Your goal
The expected output is each line in the data below that includes the string "button".

Information provided
=== Begin Enclosure ===
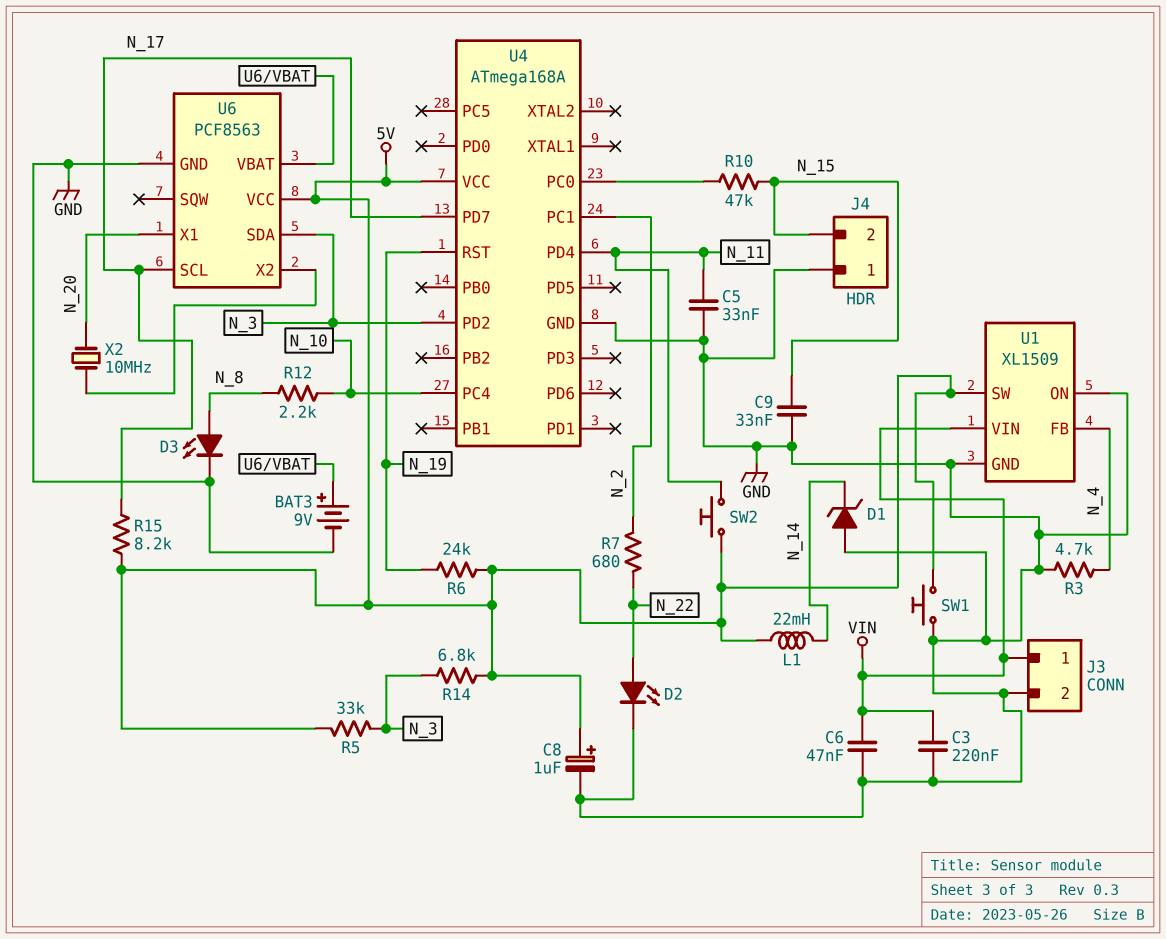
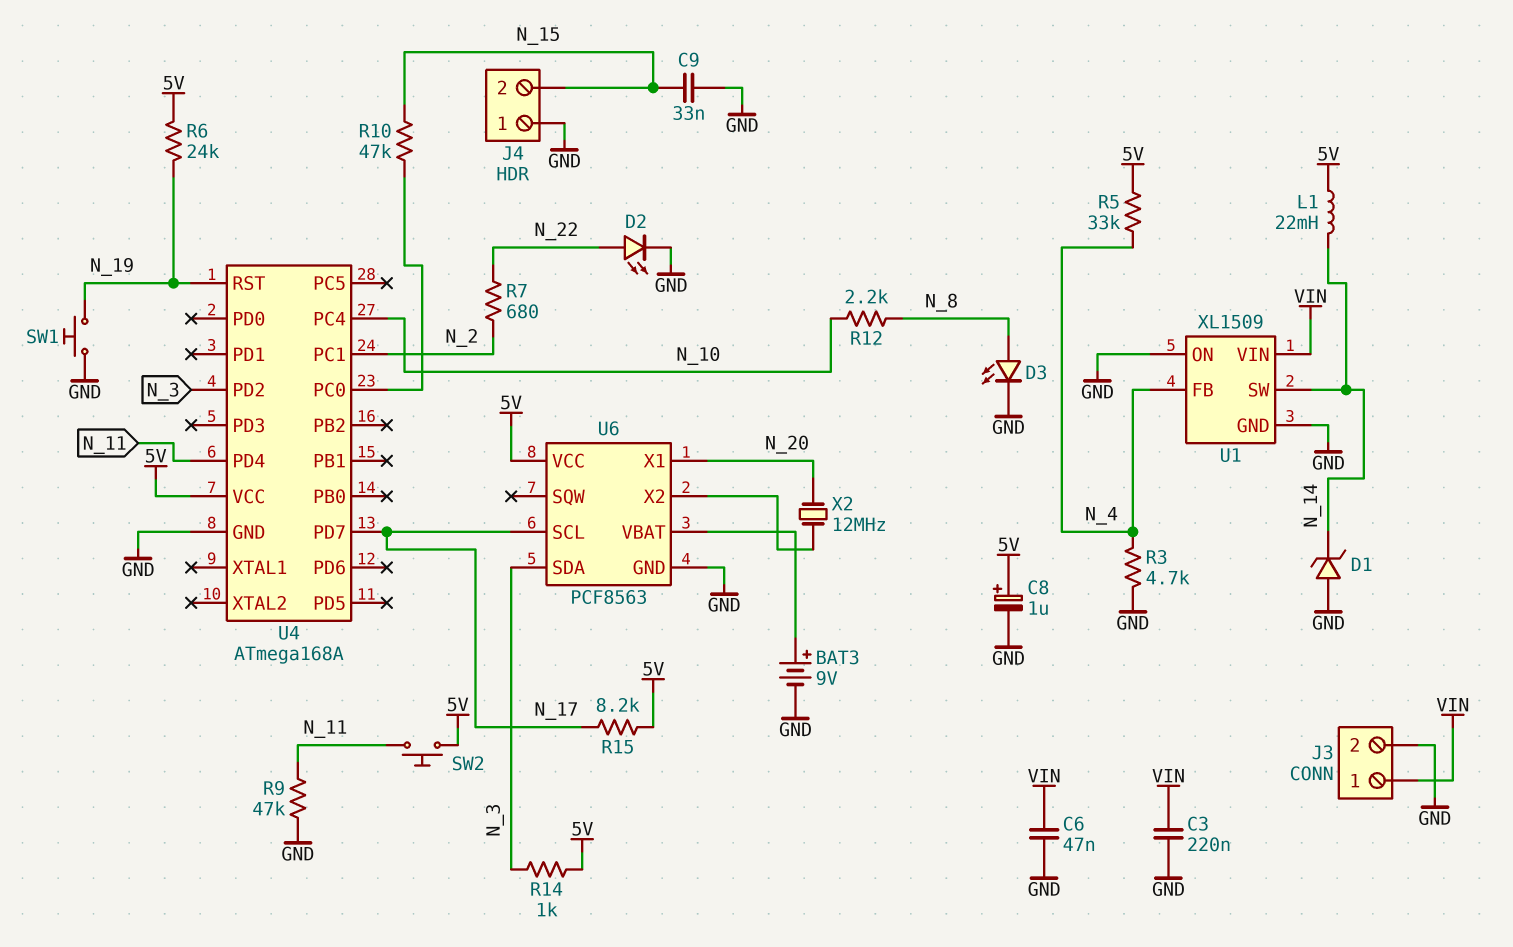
C5: 33nF (GND, N_11) -> none
R5: 33k (5V, N_3) -> 33k (5V, N_4)
R9: none -> 47k (GND, N_11)
R14: 6.8k (5V, N_3) -> 1k (5V, N_3)
SW1: button (5V, GND) -> button (GND, N_19)
U1 pin SW: 5V -> N_14
X2: 10MHz (N_20, U6/X2) -> 12MHz (N_20, U6/X2)

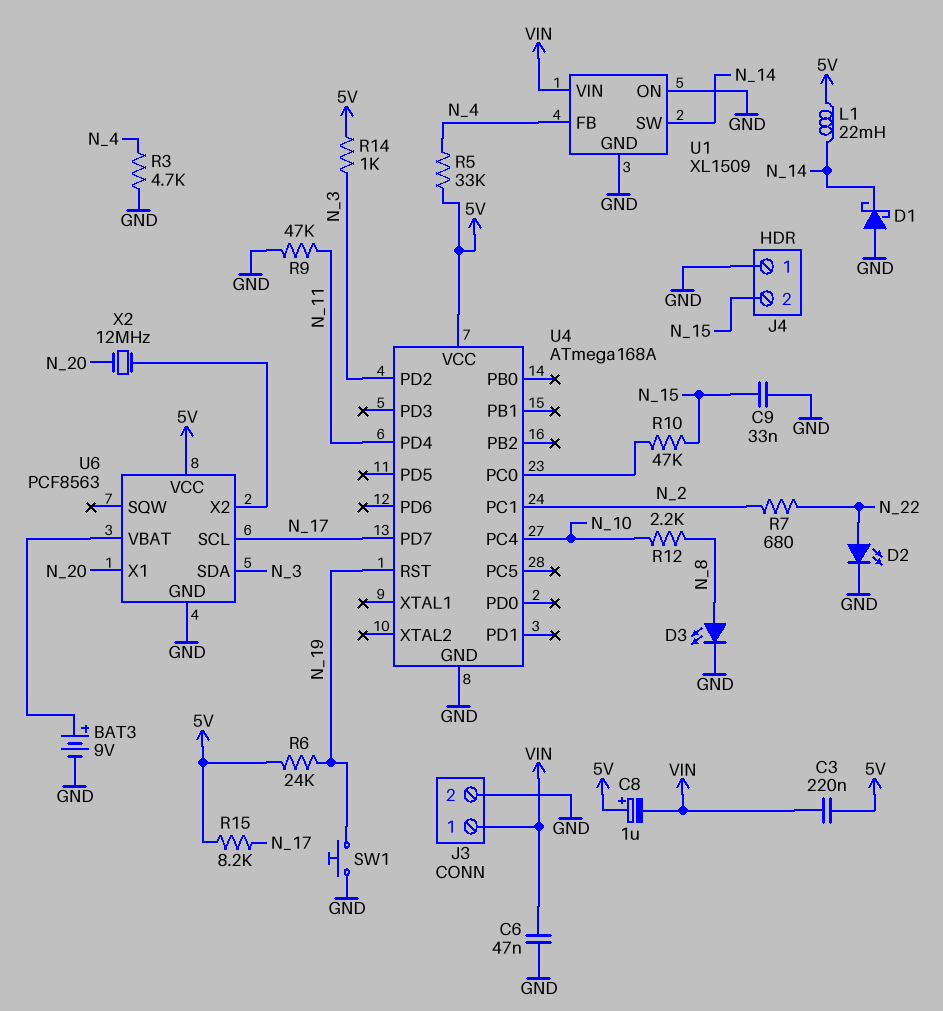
C3: 220nF (GND, VIN) -> 220nF (5V, VIN)
C8: 1uF (plus 5V, minus GND) -> 1uF (plus 5V, minus VIN)
D1: zener (A GND, K N_14) -> schottky (A GND, K N_14)
SW2: button (5V, N_11) -> none

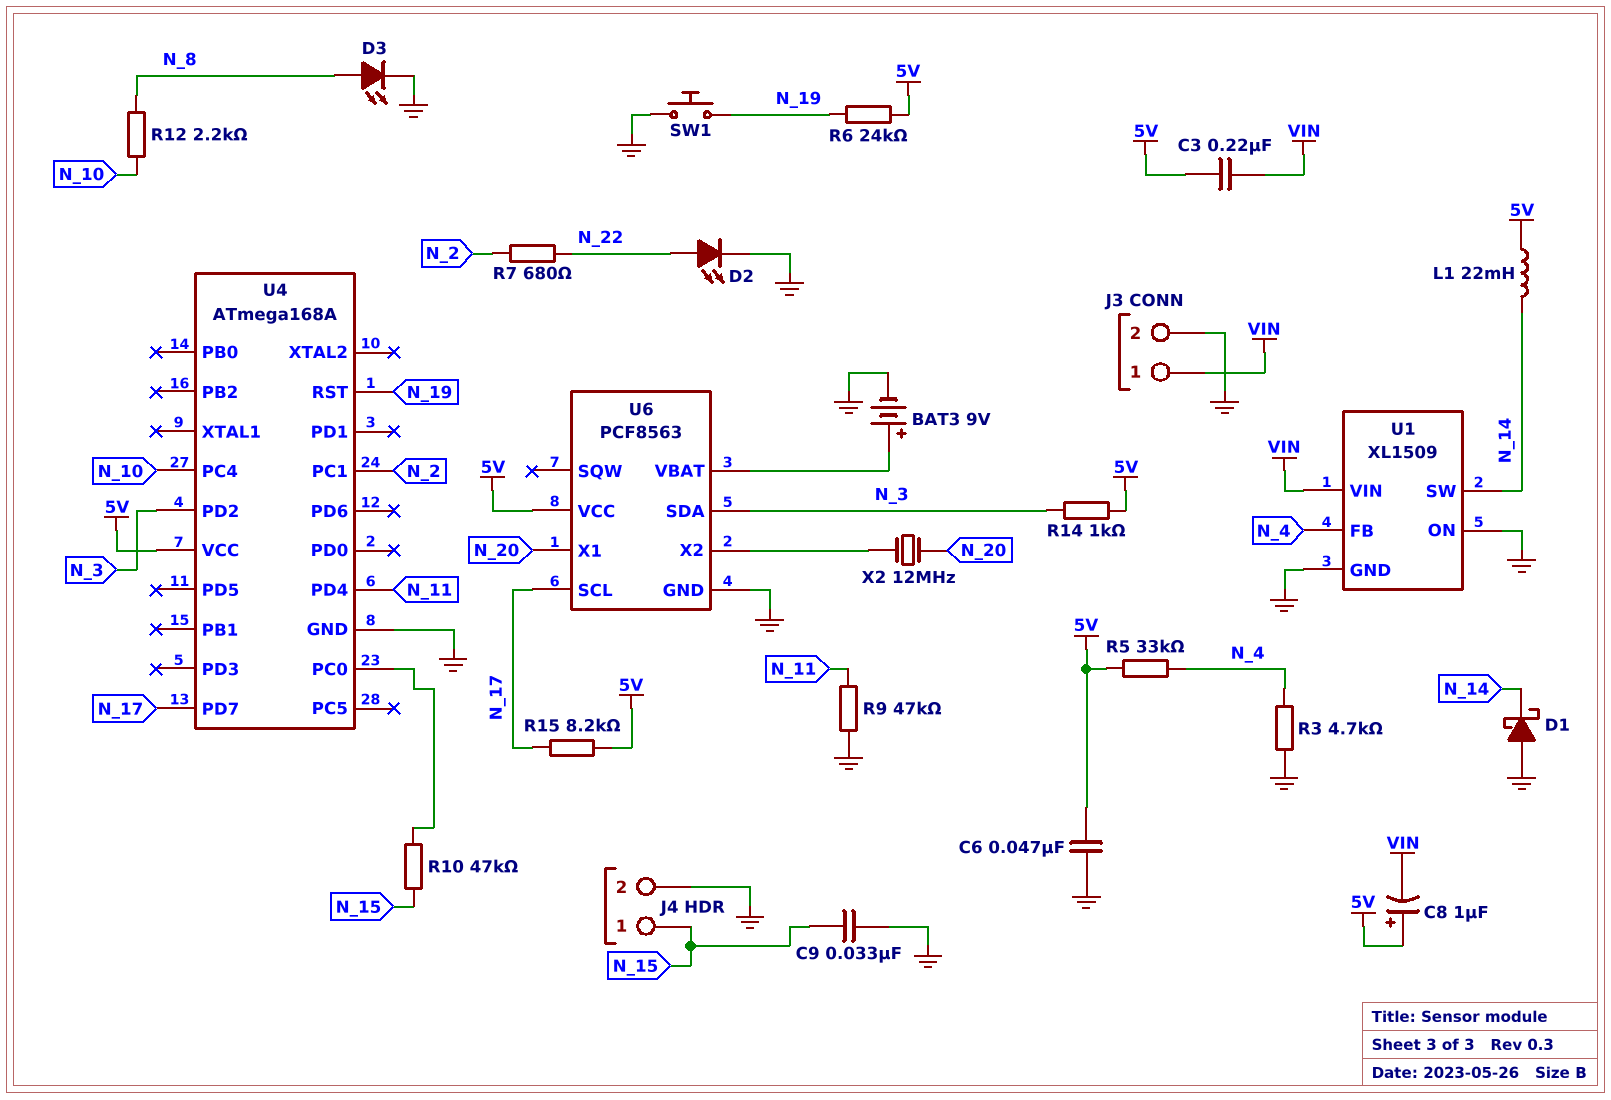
C6: 47nF (GND, VIN) -> 47nF (5V, GND)
J4 pin 1: GND -> N_15
J4 pin 2: N_15 -> GND

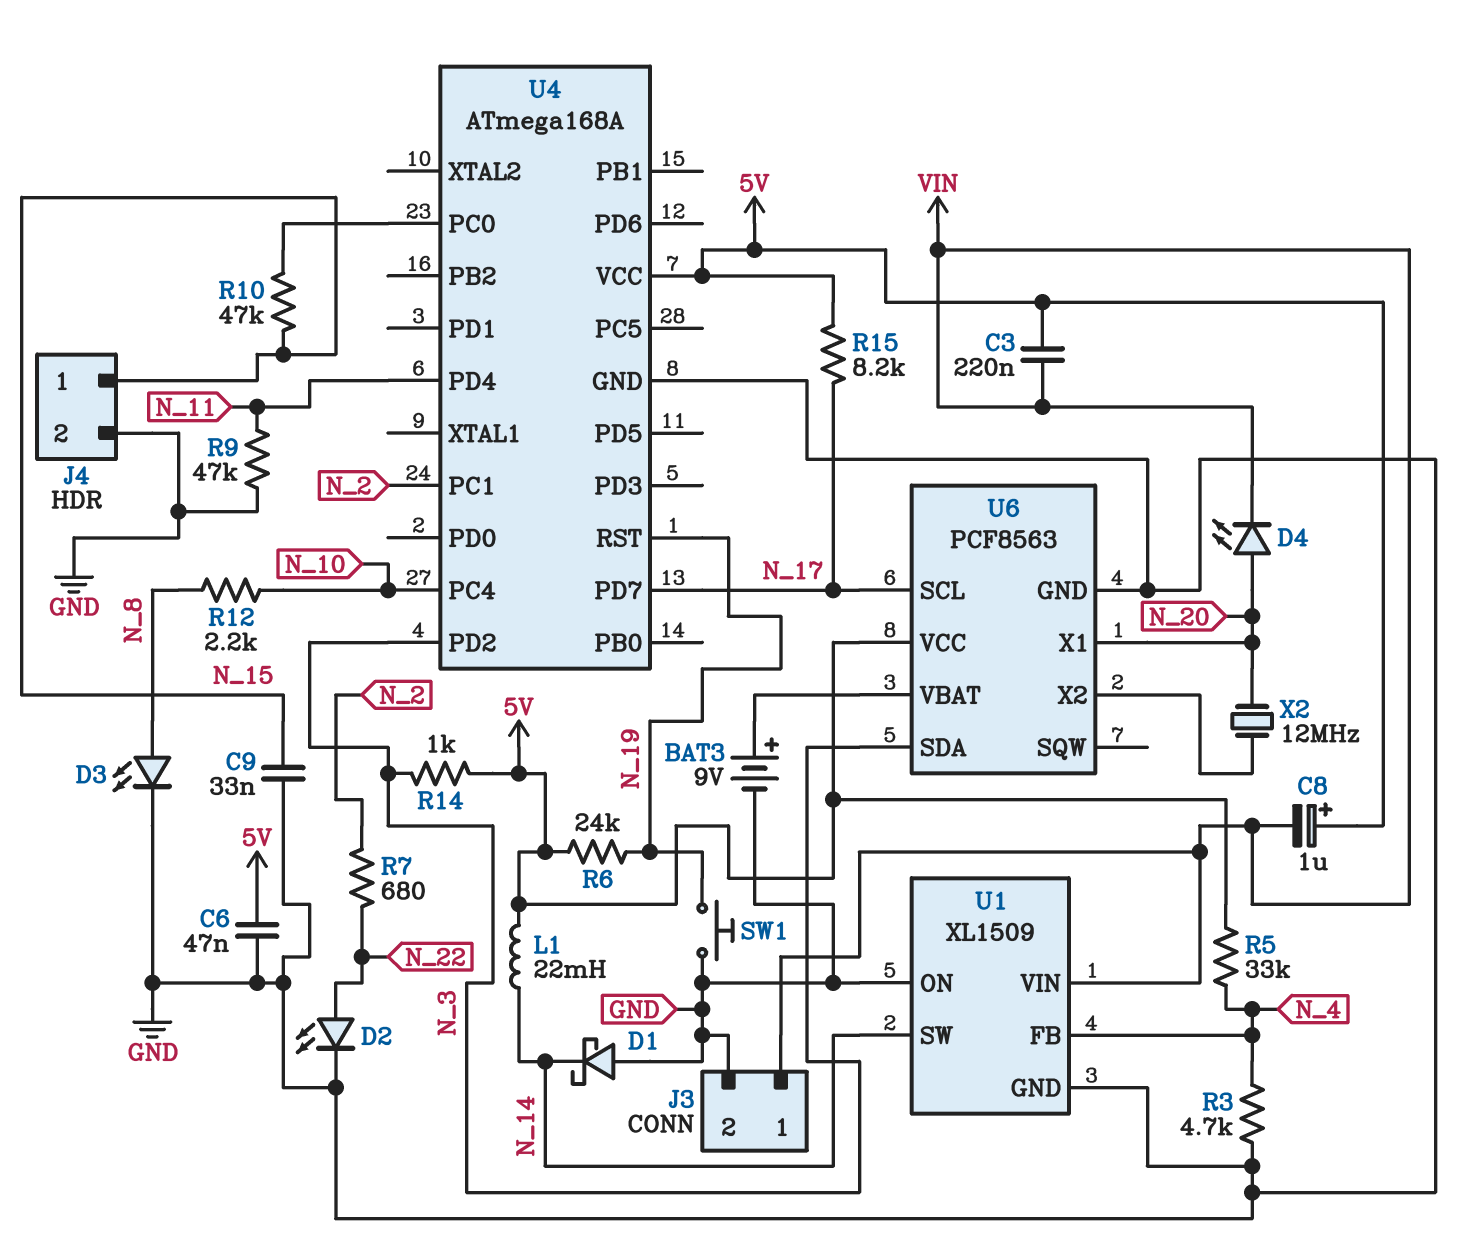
D4: none -> LED (A N_20, K VIN)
=== End Enclosure ===
Problem solution
SW1: button (5V, GND) -> button (GND, N_19)
SW2: button (5V, N_11) -> none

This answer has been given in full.